---------- Data for this task ----------

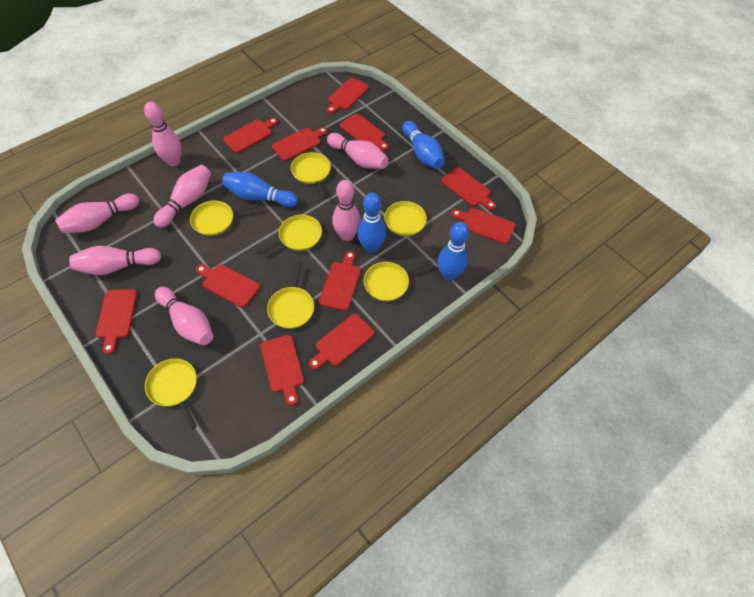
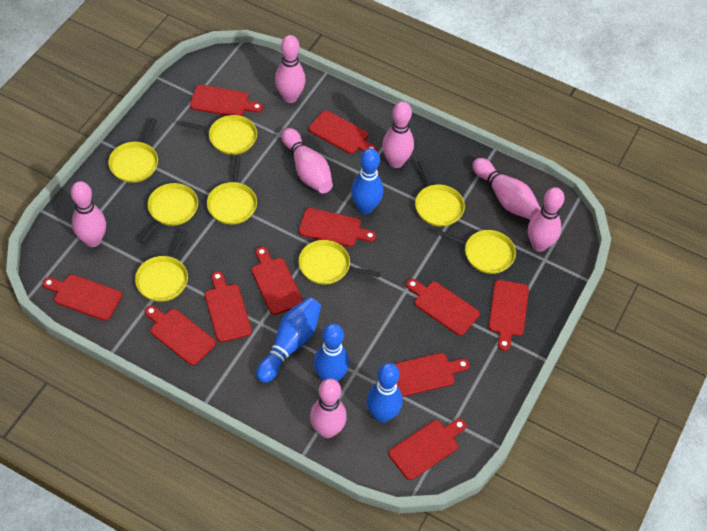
yellow pan: 7 -> 8

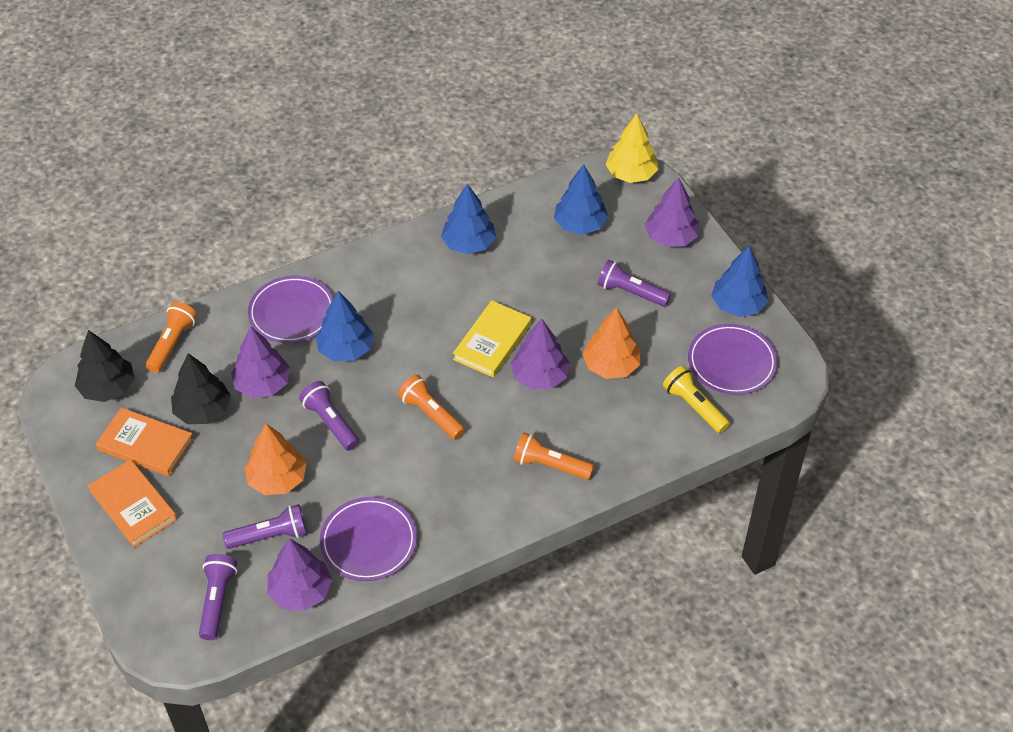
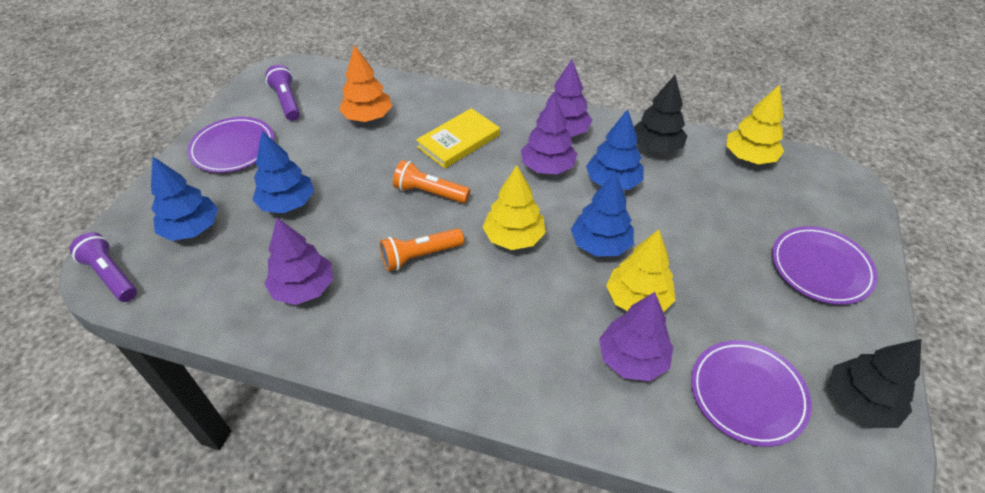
orange book: 2 -> 0
orange flashlight: 3 -> 2
orange tree: 2 -> 1
purple flashlight: 4 -> 2
yellow flashlight: 1 -> 0
yellow tree: 1 -> 3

----------

Assignment:
Each line above must be set down exactly, though no picture should be carried over.

Result of this exercise:
yellow pan: 7 -> 8

orange book: 2 -> 0
orange flashlight: 3 -> 2
orange tree: 2 -> 1
purple flashlight: 4 -> 2
yellow flashlight: 1 -> 0
yellow tree: 1 -> 3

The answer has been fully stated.